- TASK REQUIREMENTS:
Nothing outside the range below should be printed. Output exactly the lines from the line with "Q4: NPN 2N2222" to the line with "U1: TLC555 -> ICM7555", both included.

##### GIVEN ENTRIES #####

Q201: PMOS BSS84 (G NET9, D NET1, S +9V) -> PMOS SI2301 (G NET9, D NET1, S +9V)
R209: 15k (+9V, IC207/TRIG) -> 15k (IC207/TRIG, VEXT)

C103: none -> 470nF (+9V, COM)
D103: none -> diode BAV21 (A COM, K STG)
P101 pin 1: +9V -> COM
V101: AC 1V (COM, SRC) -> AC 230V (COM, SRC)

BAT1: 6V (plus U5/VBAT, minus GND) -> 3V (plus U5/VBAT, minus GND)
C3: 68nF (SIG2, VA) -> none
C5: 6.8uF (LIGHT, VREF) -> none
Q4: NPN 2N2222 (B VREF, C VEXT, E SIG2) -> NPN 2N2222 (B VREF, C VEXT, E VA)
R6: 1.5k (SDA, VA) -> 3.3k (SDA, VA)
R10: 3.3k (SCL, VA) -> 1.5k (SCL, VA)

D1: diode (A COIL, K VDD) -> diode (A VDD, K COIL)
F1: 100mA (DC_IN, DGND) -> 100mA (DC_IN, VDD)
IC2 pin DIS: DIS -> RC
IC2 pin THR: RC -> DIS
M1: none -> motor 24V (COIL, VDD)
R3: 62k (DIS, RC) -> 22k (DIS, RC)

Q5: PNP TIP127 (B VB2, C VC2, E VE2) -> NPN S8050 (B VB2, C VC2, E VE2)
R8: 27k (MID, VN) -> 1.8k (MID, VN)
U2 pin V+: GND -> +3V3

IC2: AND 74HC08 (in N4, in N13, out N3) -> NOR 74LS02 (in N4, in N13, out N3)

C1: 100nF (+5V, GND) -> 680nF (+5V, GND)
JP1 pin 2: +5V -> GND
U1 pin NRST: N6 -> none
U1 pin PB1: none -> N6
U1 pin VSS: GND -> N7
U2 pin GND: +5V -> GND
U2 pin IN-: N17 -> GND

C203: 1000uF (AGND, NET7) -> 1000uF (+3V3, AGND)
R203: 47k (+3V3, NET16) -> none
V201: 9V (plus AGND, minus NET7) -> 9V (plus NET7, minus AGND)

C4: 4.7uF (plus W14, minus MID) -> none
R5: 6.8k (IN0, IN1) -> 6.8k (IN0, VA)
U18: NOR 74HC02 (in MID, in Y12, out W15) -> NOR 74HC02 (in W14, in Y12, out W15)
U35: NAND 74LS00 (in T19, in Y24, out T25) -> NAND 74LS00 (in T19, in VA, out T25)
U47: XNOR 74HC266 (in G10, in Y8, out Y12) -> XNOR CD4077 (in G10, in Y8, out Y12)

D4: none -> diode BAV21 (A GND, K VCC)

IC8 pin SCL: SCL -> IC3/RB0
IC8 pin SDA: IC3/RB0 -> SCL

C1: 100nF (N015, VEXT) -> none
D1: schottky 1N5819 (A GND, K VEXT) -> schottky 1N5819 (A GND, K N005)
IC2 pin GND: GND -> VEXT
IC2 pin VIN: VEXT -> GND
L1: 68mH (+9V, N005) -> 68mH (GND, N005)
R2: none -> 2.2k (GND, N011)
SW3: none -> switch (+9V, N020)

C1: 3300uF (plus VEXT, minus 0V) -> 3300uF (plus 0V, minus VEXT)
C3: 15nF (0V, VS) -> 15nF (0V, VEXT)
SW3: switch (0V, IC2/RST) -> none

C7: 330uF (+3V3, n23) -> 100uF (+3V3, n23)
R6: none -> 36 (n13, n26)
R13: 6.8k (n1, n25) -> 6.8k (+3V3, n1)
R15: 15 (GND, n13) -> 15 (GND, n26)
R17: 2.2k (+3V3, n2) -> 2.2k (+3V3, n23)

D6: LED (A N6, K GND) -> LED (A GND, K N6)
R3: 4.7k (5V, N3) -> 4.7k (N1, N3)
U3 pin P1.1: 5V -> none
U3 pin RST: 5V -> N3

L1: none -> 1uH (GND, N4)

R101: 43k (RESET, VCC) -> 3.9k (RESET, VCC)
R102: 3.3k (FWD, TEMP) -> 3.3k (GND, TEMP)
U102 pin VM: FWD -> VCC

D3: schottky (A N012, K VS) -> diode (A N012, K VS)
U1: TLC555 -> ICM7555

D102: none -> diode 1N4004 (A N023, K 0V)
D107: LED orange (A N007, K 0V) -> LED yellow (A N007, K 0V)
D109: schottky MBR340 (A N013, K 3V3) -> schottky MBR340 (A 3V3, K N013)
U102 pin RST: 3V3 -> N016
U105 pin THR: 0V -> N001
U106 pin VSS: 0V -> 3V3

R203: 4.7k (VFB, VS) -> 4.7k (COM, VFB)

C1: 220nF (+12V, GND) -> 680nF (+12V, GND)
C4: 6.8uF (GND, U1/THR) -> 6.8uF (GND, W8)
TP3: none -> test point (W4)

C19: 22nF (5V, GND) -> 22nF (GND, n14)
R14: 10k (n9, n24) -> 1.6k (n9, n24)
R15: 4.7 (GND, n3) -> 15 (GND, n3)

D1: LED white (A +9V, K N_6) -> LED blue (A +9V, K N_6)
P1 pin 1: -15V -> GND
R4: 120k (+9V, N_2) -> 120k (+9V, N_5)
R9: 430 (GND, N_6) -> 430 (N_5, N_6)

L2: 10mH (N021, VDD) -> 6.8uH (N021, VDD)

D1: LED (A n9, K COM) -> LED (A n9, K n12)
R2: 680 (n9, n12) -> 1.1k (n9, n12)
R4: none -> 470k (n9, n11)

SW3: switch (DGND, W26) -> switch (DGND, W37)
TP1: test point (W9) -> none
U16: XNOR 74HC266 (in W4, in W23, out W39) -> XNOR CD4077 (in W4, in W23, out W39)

#####

- EXERCISE RESULT:
Q4: NPN 2N2222 (B VREF, C VEXT, E SIG2) -> NPN 2N2222 (B VREF, C VEXT, E VA)
R6: 1.5k (SDA, VA) -> 3.3k (SDA, VA)
R10: 3.3k (SCL, VA) -> 1.5k (SCL, VA)

D1: diode (A COIL, K VDD) -> diode (A VDD, K COIL)
F1: 100mA (DC_IN, DGND) -> 100mA (DC_IN, VDD)
IC2 pin DIS: DIS -> RC
IC2 pin THR: RC -> DIS
M1: none -> motor 24V (COIL, VDD)
R3: 62k (DIS, RC) -> 22k (DIS, RC)

Q5: PNP TIP127 (B VB2, C VC2, E VE2) -> NPN S8050 (B VB2, C VC2, E VE2)
R8: 27k (MID, VN) -> 1.8k (MID, VN)
U2 pin V+: GND -> +3V3

IC2: AND 74HC08 (in N4, in N13, out N3) -> NOR 74LS02 (in N4, in N13, out N3)

C1: 100nF (+5V, GND) -> 680nF (+5V, GND)
JP1 pin 2: +5V -> GND
U1 pin NRST: N6 -> none
U1 pin PB1: none -> N6
U1 pin VSS: GND -> N7
U2 pin GND: +5V -> GND
U2 pin IN-: N17 -> GND

C203: 1000uF (AGND, NET7) -> 1000uF (+3V3, AGND)
R203: 47k (+3V3, NET16) -> none
V201: 9V (plus AGND, minus NET7) -> 9V (plus NET7, minus AGND)

C4: 4.7uF (plus W14, minus MID) -> none
R5: 6.8k (IN0, IN1) -> 6.8k (IN0, VA)
U18: NOR 74HC02 (in MID, in Y12, out W15) -> NOR 74HC02 (in W14, in Y12, out W15)
U35: NAND 74LS00 (in T19, in Y24, out T25) -> NAND 74LS00 (in T19, in VA, out T25)
U47: XNOR 74HC266 (in G10, in Y8, out Y12) -> XNOR CD4077 (in G10, in Y8, out Y12)

D4: none -> diode BAV21 (A GND, K VCC)

IC8 pin SCL: SCL -> IC3/RB0
IC8 pin SDA: IC3/RB0 -> SCL

C1: 100nF (N015, VEXT) -> none
D1: schottky 1N5819 (A GND, K VEXT) -> schottky 1N5819 (A GND, K N005)
IC2 pin GND: GND -> VEXT
IC2 pin VIN: VEXT -> GND
L1: 68mH (+9V, N005) -> 68mH (GND, N005)
R2: none -> 2.2k (GND, N011)
SW3: none -> switch (+9V, N020)

C1: 3300uF (plus VEXT, minus 0V) -> 3300uF (plus 0V, minus VEXT)
C3: 15nF (0V, VS) -> 15nF (0V, VEXT)
SW3: switch (0V, IC2/RST) -> none

C7: 330uF (+3V3, n23) -> 100uF (+3V3, n23)
R6: none -> 36 (n13, n26)
R13: 6.8k (n1, n25) -> 6.8k (+3V3, n1)
R15: 15 (GND, n13) -> 15 (GND, n26)
R17: 2.2k (+3V3, n2) -> 2.2k (+3V3, n23)

D6: LED (A N6, K GND) -> LED (A GND, K N6)
R3: 4.7k (5V, N3) -> 4.7k (N1, N3)
U3 pin P1.1: 5V -> none
U3 pin RST: 5V -> N3

L1: none -> 1uH (GND, N4)

R101: 43k (RESET, VCC) -> 3.9k (RESET, VCC)
R102: 3.3k (FWD, TEMP) -> 3.3k (GND, TEMP)
U102 pin VM: FWD -> VCC

D3: schottky (A N012, K VS) -> diode (A N012, K VS)
U1: TLC555 -> ICM7555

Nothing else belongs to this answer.